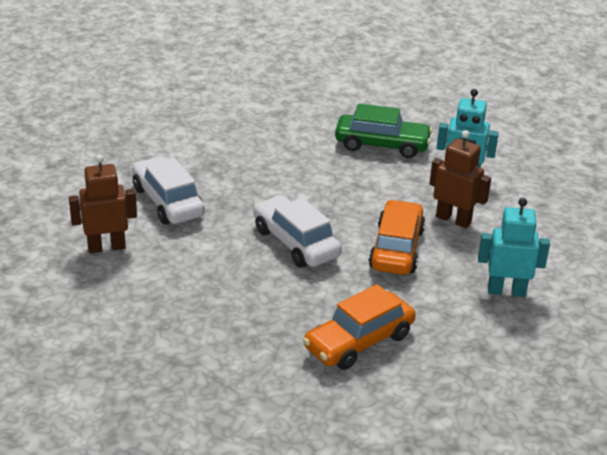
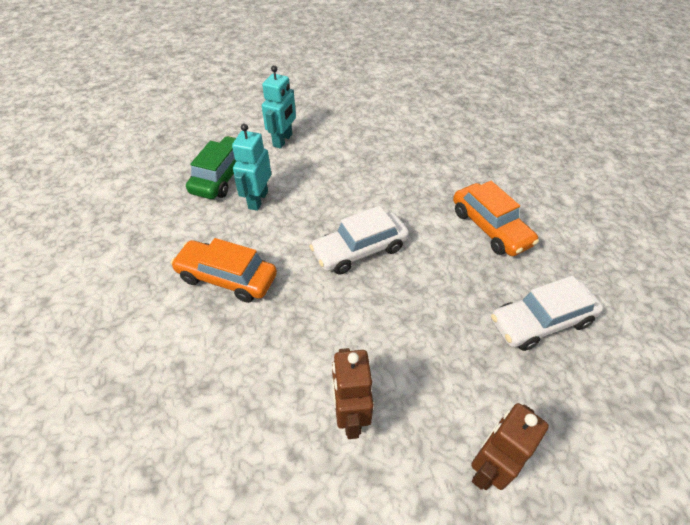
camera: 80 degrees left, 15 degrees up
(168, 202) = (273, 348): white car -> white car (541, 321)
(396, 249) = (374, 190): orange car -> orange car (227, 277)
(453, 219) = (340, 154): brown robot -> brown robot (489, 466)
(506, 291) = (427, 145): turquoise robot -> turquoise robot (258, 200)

--

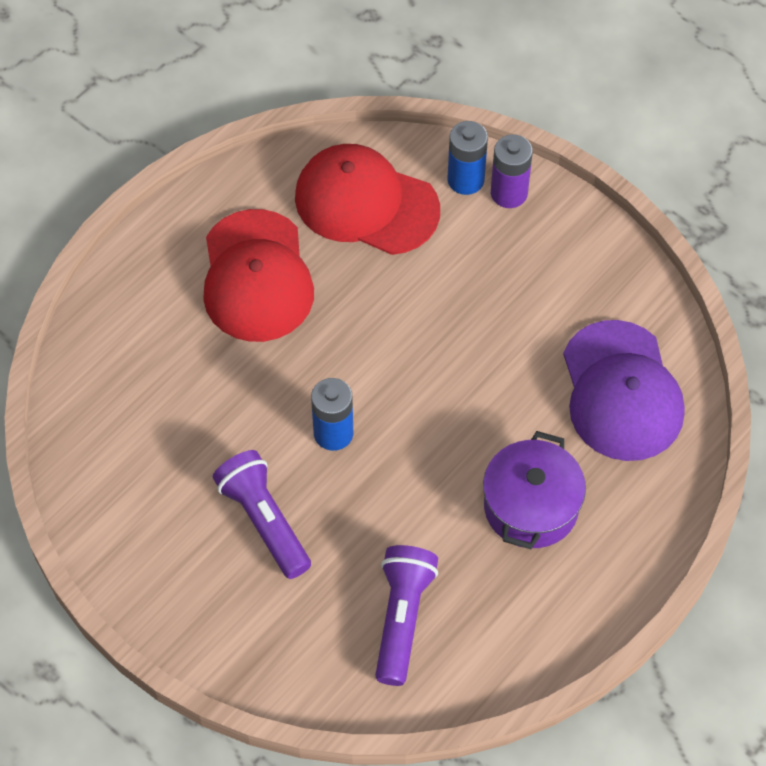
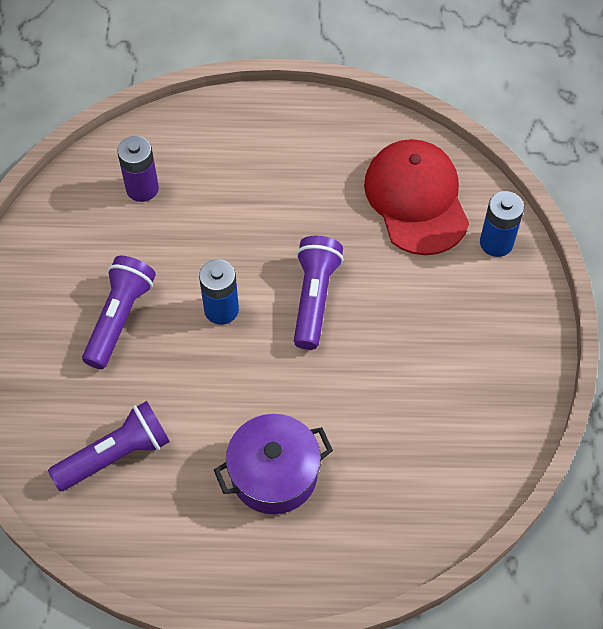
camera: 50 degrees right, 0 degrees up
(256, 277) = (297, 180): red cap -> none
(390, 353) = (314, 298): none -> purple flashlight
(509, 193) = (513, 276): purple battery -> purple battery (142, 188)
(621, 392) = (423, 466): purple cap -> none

__WHAT IS BEING ASKED__
Please show every line above that includes the word "purple".

__SOLUTION__
(390, 353) = (314, 298): none -> purple flashlight
(509, 193) = (513, 276): purple battery -> purple battery (142, 188)
(621, 392) = (423, 466): purple cap -> none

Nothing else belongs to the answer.